→ Task instructions
For this exercise, write out every entry exactly and leave the pictures out.
________________________
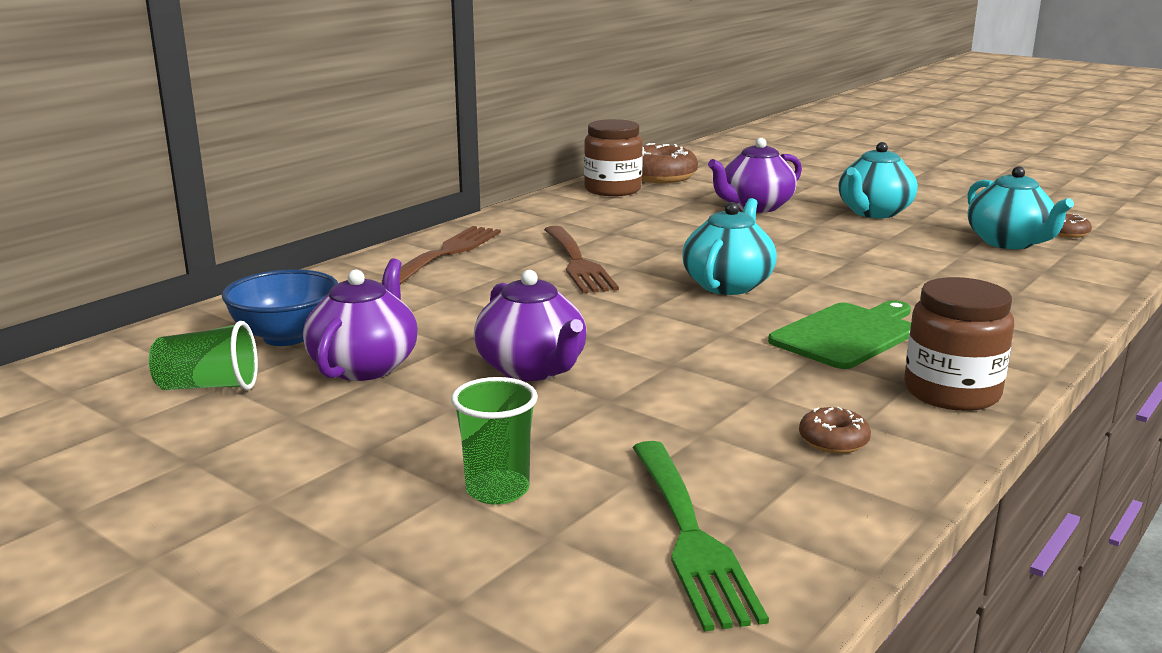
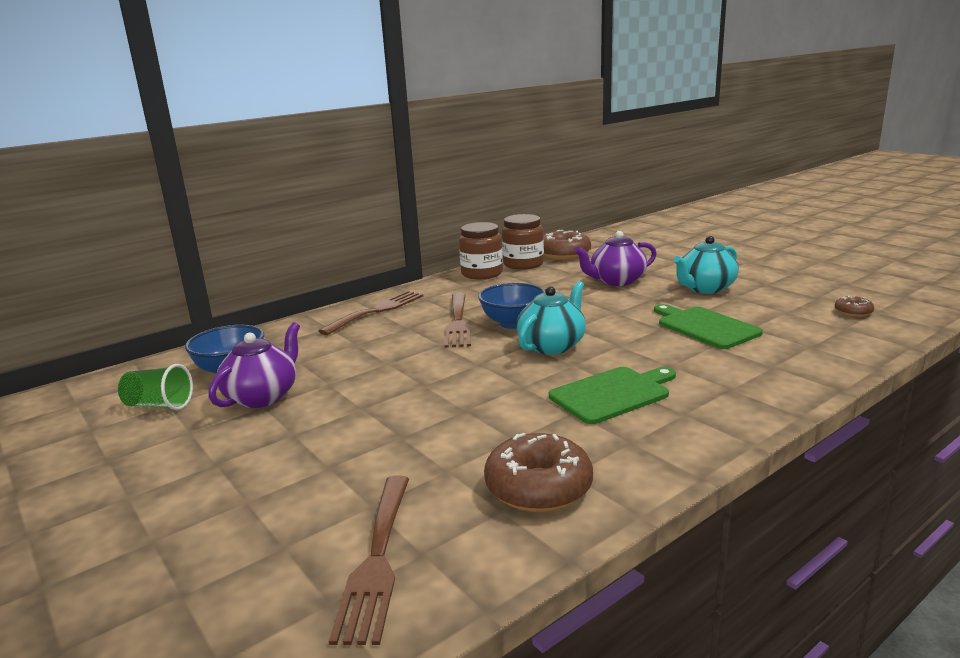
camera: 15 degrees right, 0 degrees up
green cup [451,377,538,505] -> none
purple teapot [474,270,587,381] -> none
green fork [632,441,769,631] -> brown fork [329,476,409,645]
brown donut [799,407,871,454] -> brown donut [484,433,593,512], size x2.01
brown jar [904,277,1014,411] -> brown jar moved to [459,222,503,279]
turquoise teapot [967,166,1074,249] -> none
none -> blue bowl [478,283,545,329]
none -> green cutting board [654,304,763,349]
________________________
→ Reply to the exercise
camera: 15 degrees right, 0 degrees up
green cup [451,377,538,505] -> none
purple teapot [474,270,587,381] -> none
green fork [632,441,769,631] -> brown fork [329,476,409,645]
brown donut [799,407,871,454] -> brown donut [484,433,593,512], size x2.01
brown jar [904,277,1014,411] -> brown jar moved to [459,222,503,279]
turquoise teapot [967,166,1074,249] -> none
none -> blue bowl [478,283,545,329]
none -> green cutting board [654,304,763,349]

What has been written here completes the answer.